═════ Data shown

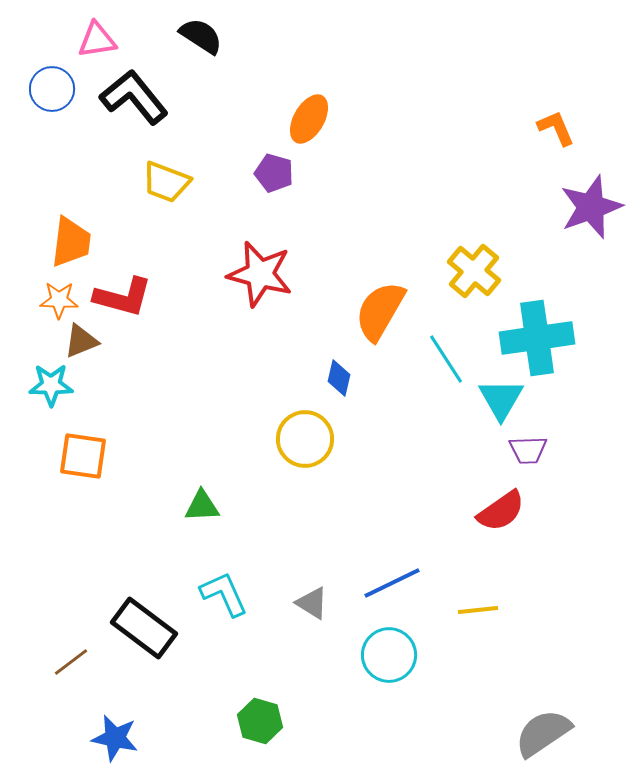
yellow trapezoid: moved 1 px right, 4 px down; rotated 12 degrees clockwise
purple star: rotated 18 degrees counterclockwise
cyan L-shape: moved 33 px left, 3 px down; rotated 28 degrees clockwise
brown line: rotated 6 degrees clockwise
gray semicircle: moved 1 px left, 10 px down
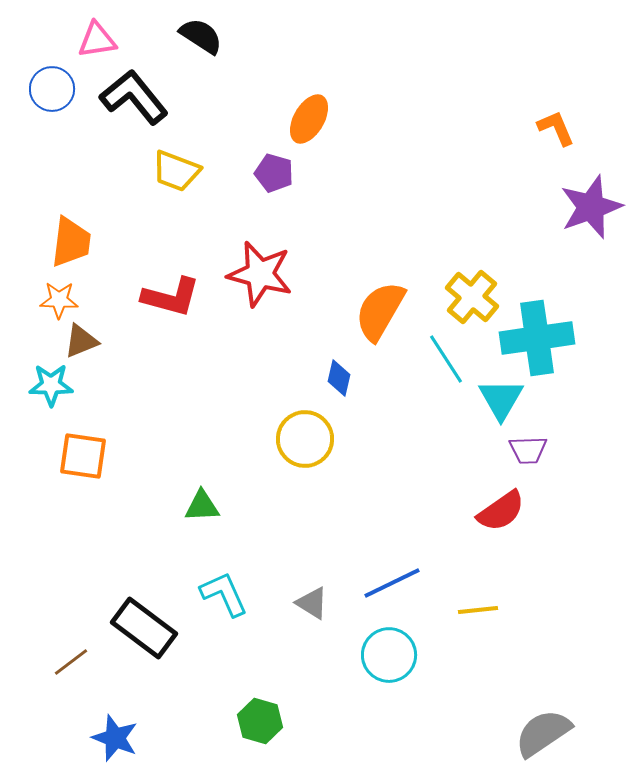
yellow trapezoid: moved 10 px right, 11 px up
yellow cross: moved 2 px left, 26 px down
red L-shape: moved 48 px right
blue star: rotated 9 degrees clockwise
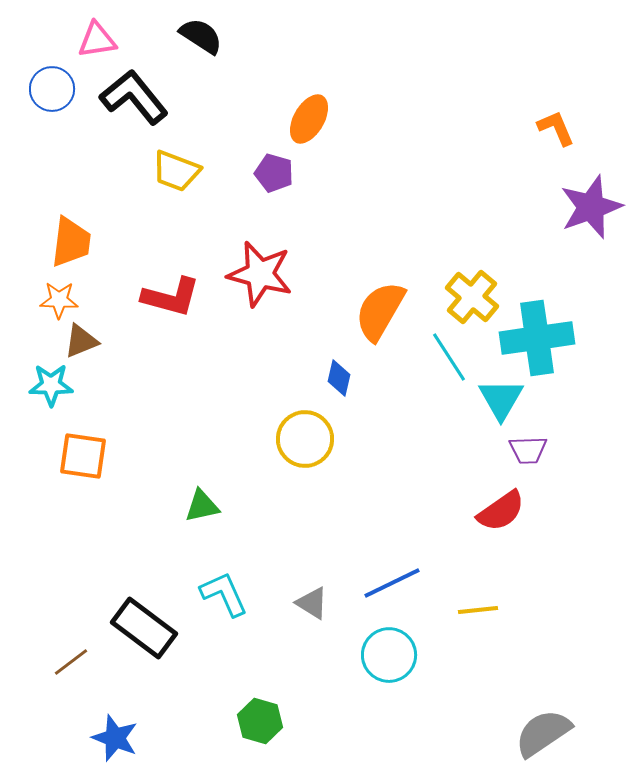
cyan line: moved 3 px right, 2 px up
green triangle: rotated 9 degrees counterclockwise
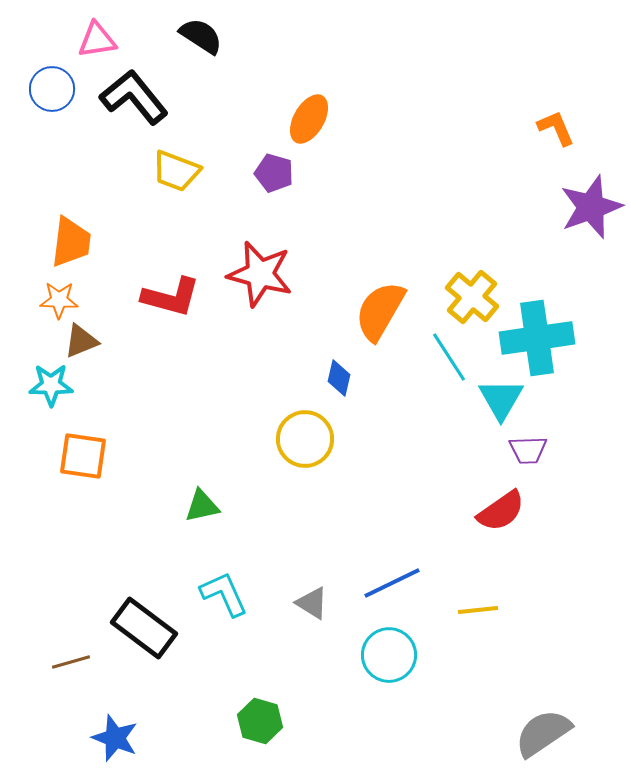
brown line: rotated 21 degrees clockwise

══════════

What the task asks: Output every line of the records above as a Markdown table with a Row column holding the row number and a Text column holding the line, omitting blank lines. Leave the pictures out of the answer.

Complete output:
| Row | Text |
|---|---|
| 1 | yellow trapezoid: moved 1 px right, 4 px down; rotated 12 degrees clockwise |
| 2 | purple star: rotated 18 degrees counterclockwise |
| 3 | cyan L-shape: moved 33 px left, 3 px down; rotated 28 degrees clockwise |
| 4 | brown line: rotated 6 degrees clockwise |
| 5 | gray semicircle: moved 1 px left, 10 px down |
| 6 | yellow trapezoid: moved 10 px right, 11 px up |
| 7 | yellow cross: moved 2 px left, 26 px down |
| 8 | red L-shape: moved 48 px right |
| 9 | blue star: rotated 9 degrees clockwise |
| 10 | cyan line: moved 3 px right, 2 px up |
| 11 | green triangle: rotated 9 degrees counterclockwise |
| 12 | brown line: rotated 21 degrees clockwise |